• [What is expected]
Please reproduce each listing below word for word, leaving the pictures out.

####################

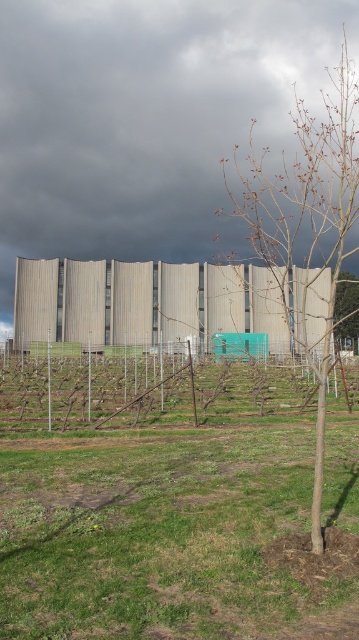
You are planning to install a small garden path between the green grass at center and the bare wood tree at right. Considering their widths, which one should you place the path closer to?

The green grass at center has a smaller width compared to the bare wood tree at right, so the path should be placed closer to the green grass at center to ensure proper spacing.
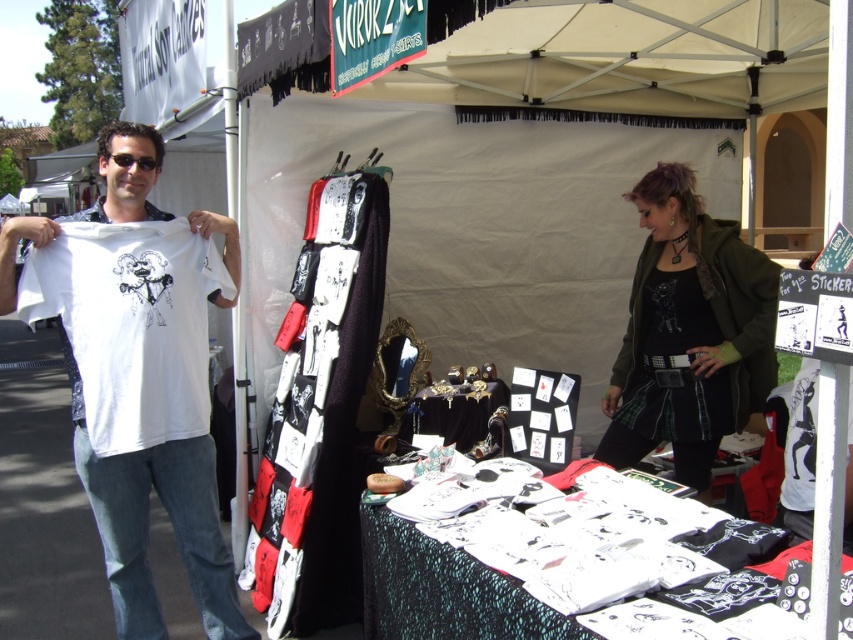
You are standing in front of the market stall and want to reach the point at coordinates (x=178, y=369). The stall owner says you can only move forward or backward. Can you estimate how far you need to move to reach that point?

The point at coordinates (x=178, y=369) is 2.59 meters from the viewer, so you need to move approximately 2.59 meters forward or backward to reach it.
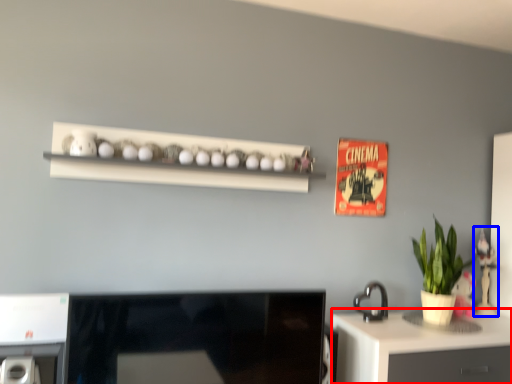
Question: Among these objects, which one is nearest to the camera, desk (highlighted by a red box) or toy (highlighted by a blue box)?

Choices:
 (A) desk
 (B) toy

Answer: (A)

####################

• [Answer box]
You are planning to install a small garden path between the green grass at center and the bare wood tree at right. Considering their widths, which one should you place the path closer to?

The green grass at center has a smaller width compared to the bare wood tree at right, so the path should be placed closer to the green grass at center to ensure proper spacing.
You are standing in front of the market stall and want to reach the point at coordinates (x=178, y=369). The stall owner says you can only move forward or backward. Can you estimate how far you need to move to reach that point?

The point at coordinates (x=178, y=369) is 2.59 meters from the viewer, so you need to move approximately 2.59 meters forward or backward to reach it.
Question: Among these objects, which one is nearest to the camera, desk (highlighted by a red box) or toy (highlighted by a blue box)?

Choices:
 (A) desk
 (B) toy

Answer: (A)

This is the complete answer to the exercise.